**WHAT THE EXERCISE ASKS**
Beginning at the first line of the data, print each line exactly, stopping after the line that contains "U101 pin out: SIG -> CMP".

**INFORMATION GIVEN**
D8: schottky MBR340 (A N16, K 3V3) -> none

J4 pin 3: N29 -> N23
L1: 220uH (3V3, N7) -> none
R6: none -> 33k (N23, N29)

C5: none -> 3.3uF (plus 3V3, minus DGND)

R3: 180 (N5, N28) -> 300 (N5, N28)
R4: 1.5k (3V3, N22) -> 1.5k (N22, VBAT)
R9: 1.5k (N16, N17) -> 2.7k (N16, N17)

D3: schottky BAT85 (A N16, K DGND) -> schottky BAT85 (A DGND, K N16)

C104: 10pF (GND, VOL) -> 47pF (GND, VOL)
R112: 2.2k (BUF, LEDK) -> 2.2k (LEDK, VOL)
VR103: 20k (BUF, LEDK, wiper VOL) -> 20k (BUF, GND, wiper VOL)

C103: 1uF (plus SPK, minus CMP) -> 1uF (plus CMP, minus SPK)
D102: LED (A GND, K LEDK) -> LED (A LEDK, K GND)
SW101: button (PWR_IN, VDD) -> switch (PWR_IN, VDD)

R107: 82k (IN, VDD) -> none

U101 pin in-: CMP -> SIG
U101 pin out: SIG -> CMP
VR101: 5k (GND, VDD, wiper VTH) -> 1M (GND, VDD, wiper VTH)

**TASK OUTPUT**
D8: schottky MBR340 (A N16, K 3V3) -> none

J4 pin 3: N29 -> N23
L1: 220uH (3V3, N7) -> none
R6: none -> 33k (N23, N29)

C5: none -> 3.3uF (plus 3V3, minus DGND)

R3: 180 (N5, N28) -> 300 (N5, N28)
R4: 1.5k (3V3, N22) -> 1.5k (N22, VBAT)
R9: 1.5k (N16, N17) -> 2.7k (N16, N17)

D3: schottky BAT85 (A N16, K DGND) -> schottky BAT85 (A DGND, K N16)

C104: 10pF (GND, VOL) -> 47pF (GND, VOL)
R112: 2.2k (BUF, LEDK) -> 2.2k (LEDK, VOL)
VR103: 20k (BUF, LEDK, wiper VOL) -> 20k (BUF, GND, wiper VOL)

C103: 1uF (plus SPK, minus CMP) -> 1uF (plus CMP, minus SPK)
D102: LED (A GND, K LEDK) -> LED (A LEDK, K GND)
SW101: button (PWR_IN, VDD) -> switch (PWR_IN, VDD)

R107: 82k (IN, VDD) -> none

U101 pin in-: CMP -> SIG
U101 pin out: SIG -> CMP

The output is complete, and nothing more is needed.